**ASSIGNED TASK**
Your answer must match, word for word, the lines from the one holding "brown car [511,45,576,82]" through the final line below, with pictures excluded.

*** Opening DATA SECTION ***

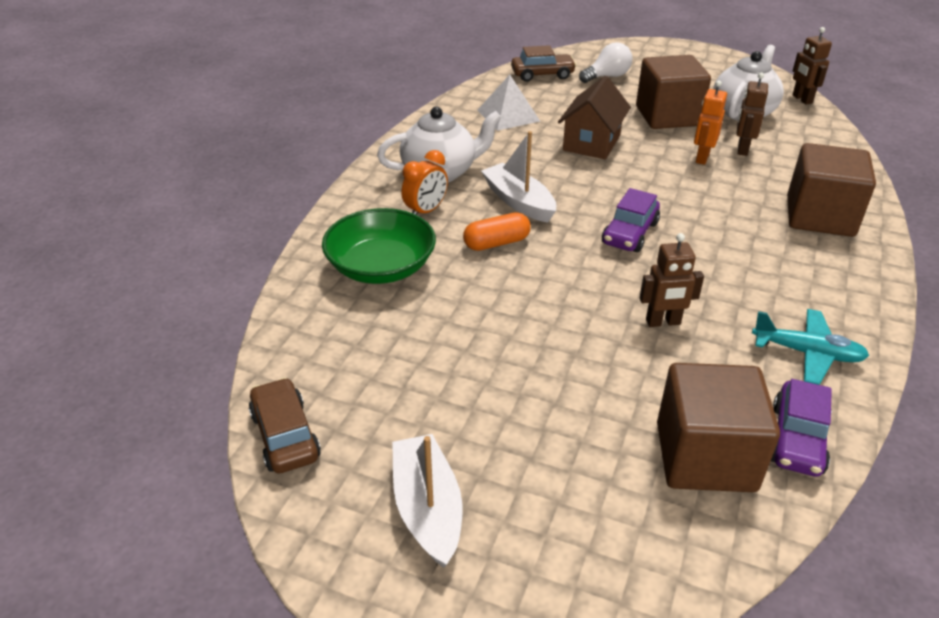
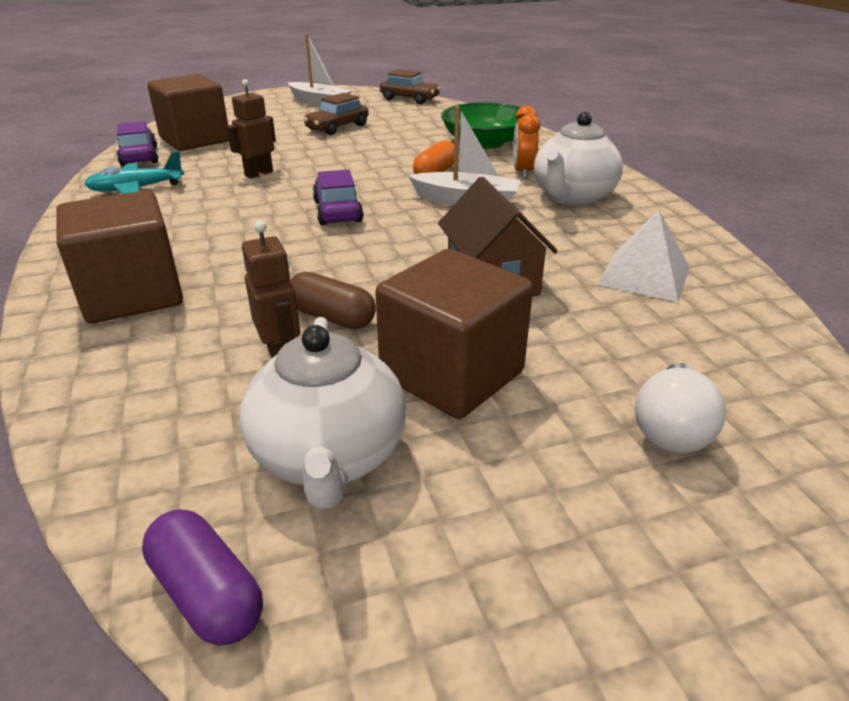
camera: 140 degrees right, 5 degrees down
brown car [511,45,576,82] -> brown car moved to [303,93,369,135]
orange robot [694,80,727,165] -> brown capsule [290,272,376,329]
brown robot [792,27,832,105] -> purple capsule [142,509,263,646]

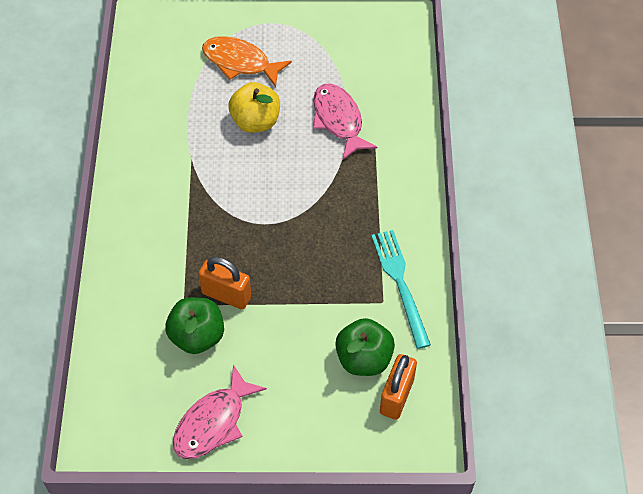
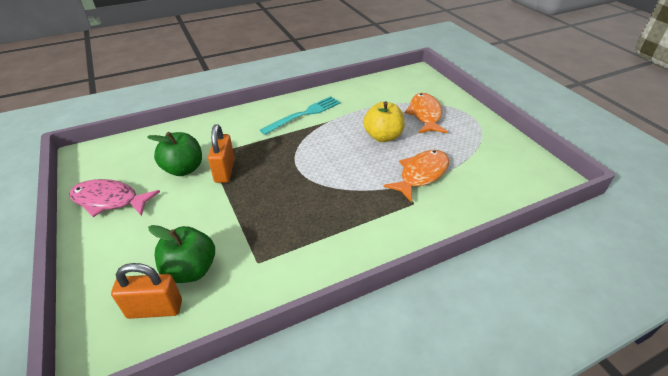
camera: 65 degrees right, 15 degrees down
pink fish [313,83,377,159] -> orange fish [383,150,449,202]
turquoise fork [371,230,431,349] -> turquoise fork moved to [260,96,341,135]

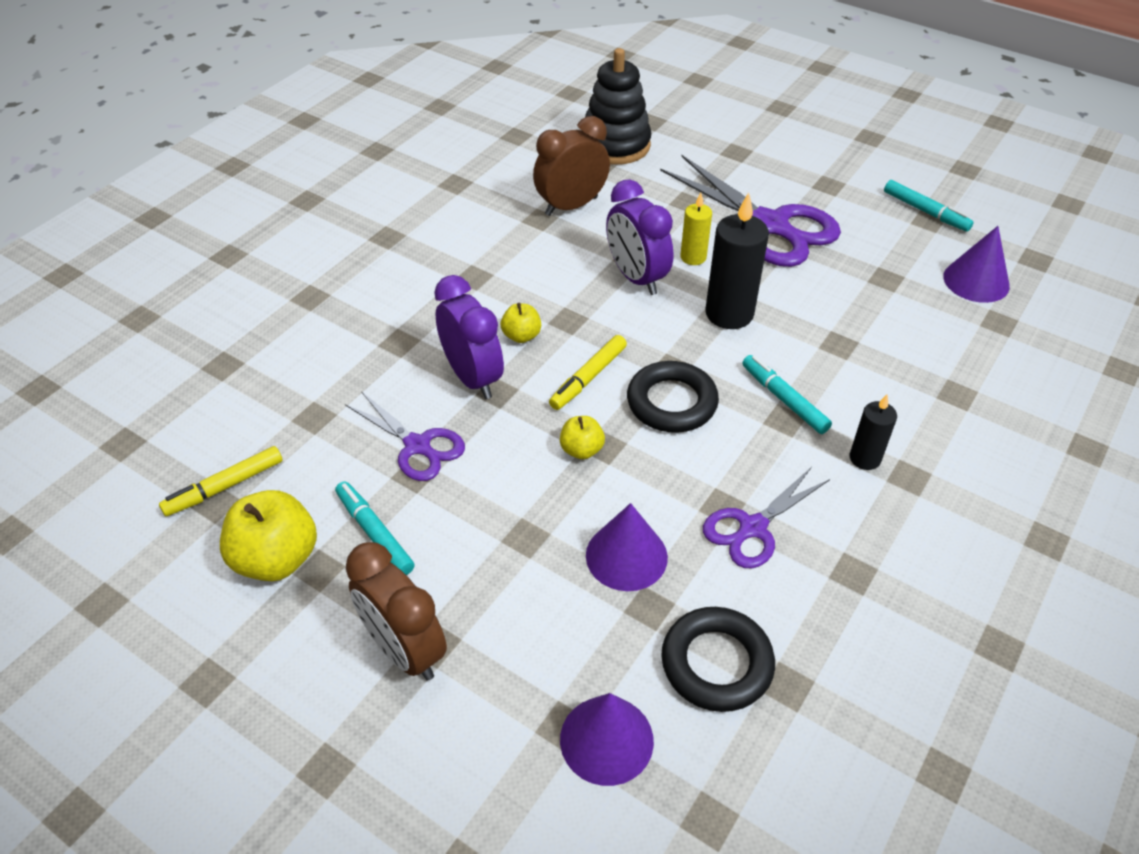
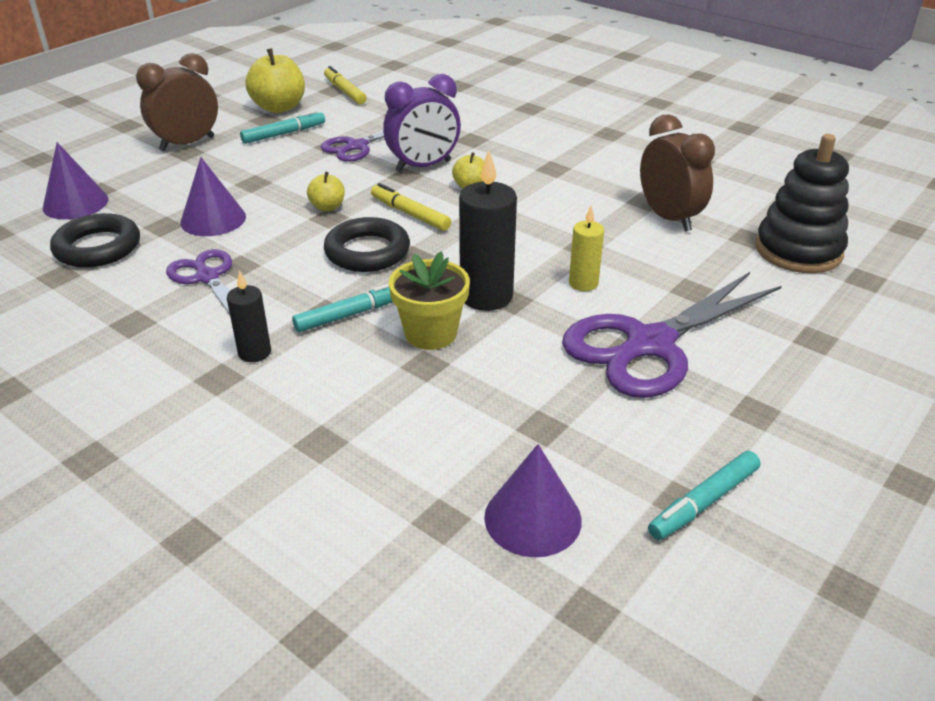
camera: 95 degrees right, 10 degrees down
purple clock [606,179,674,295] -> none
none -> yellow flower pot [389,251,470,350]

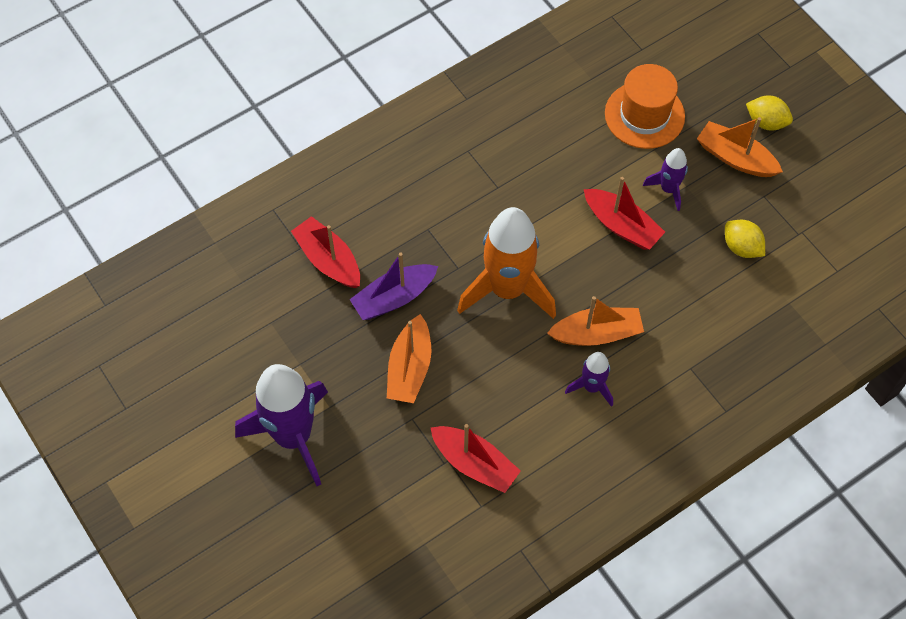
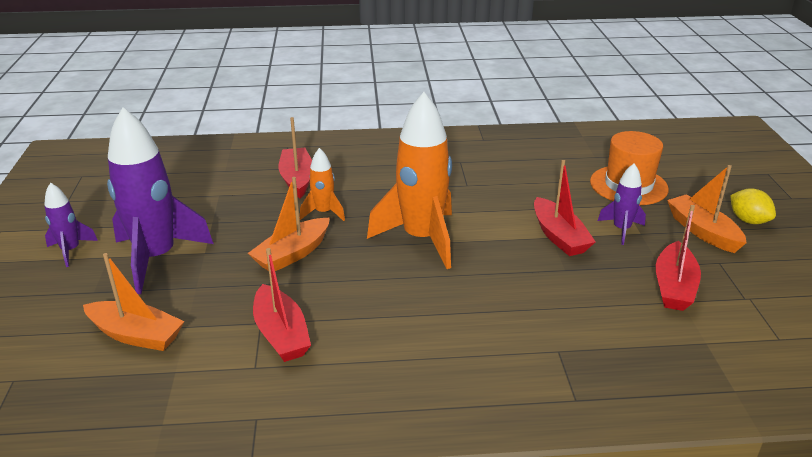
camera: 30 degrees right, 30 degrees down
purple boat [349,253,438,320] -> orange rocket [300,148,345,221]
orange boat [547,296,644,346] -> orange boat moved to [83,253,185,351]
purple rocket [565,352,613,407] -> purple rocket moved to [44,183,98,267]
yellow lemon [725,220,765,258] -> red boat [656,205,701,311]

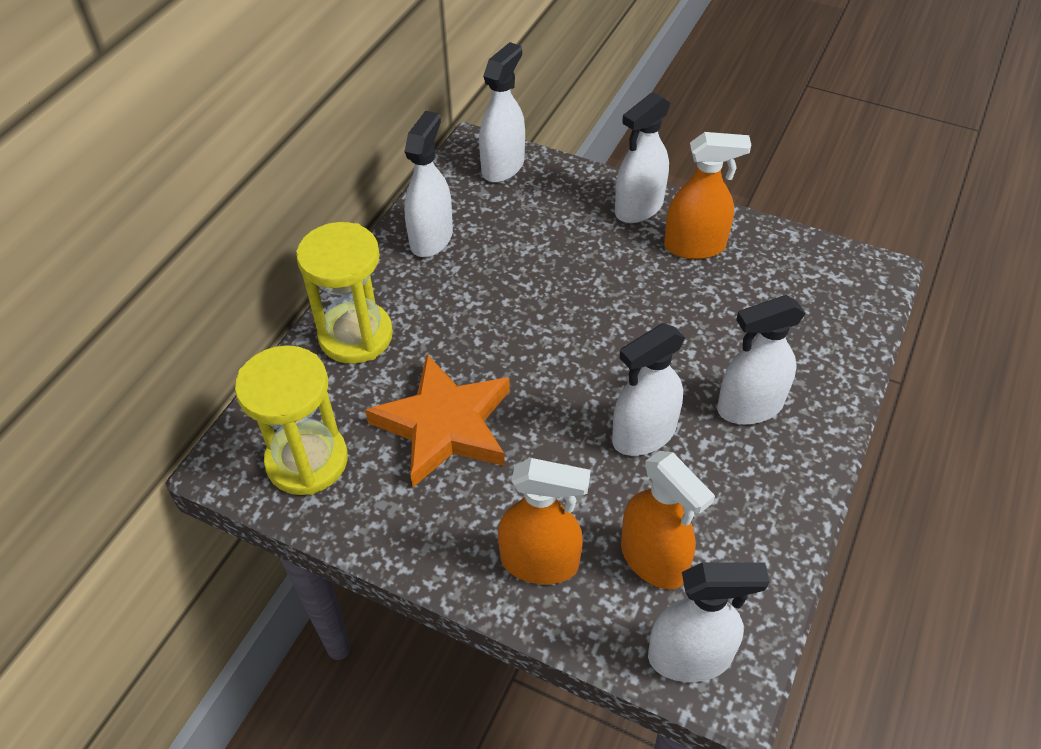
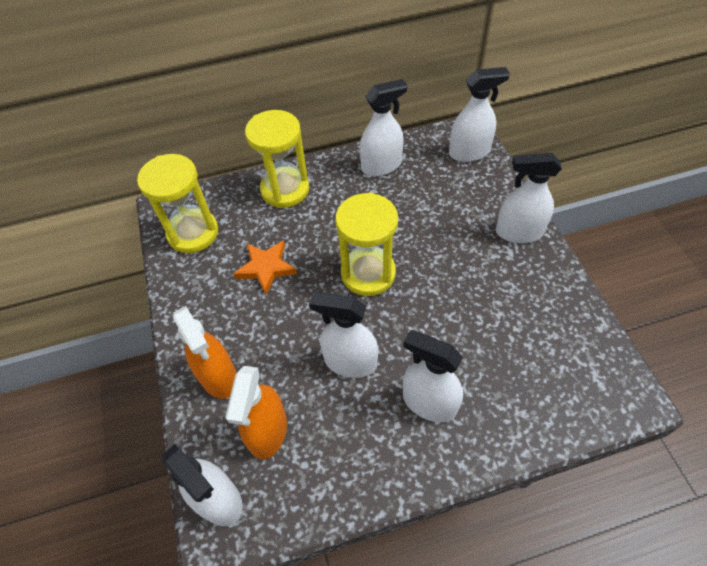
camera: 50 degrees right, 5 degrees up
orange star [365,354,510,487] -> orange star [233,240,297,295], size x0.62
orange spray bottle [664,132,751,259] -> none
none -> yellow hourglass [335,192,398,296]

*** Closing DATA SECTION ***

**EXPECTED ANSWER**
brown car [511,45,576,82] -> brown car moved to [303,93,369,135]
orange robot [694,80,727,165] -> brown capsule [290,272,376,329]
brown robot [792,27,832,105] -> purple capsule [142,509,263,646]

camera: 65 degrees right, 15 degrees down
pink fish [313,83,377,159] -> orange fish [383,150,449,202]
turquoise fork [371,230,431,349] -> turquoise fork moved to [260,96,341,135]

camera: 95 degrees right, 10 degrees down
purple clock [606,179,674,295] -> none
none -> yellow flower pot [389,251,470,350]

camera: 30 degrees right, 30 degrees down
purple boat [349,253,438,320] -> orange rocket [300,148,345,221]
orange boat [547,296,644,346] -> orange boat moved to [83,253,185,351]
purple rocket [565,352,613,407] -> purple rocket moved to [44,183,98,267]
yellow lemon [725,220,765,258] -> red boat [656,205,701,311]

camera: 50 degrees right, 5 degrees up
orange star [365,354,510,487] -> orange star [233,240,297,295], size x0.62
orange spray bottle [664,132,751,259] -> none
none -> yellow hourglass [335,192,398,296]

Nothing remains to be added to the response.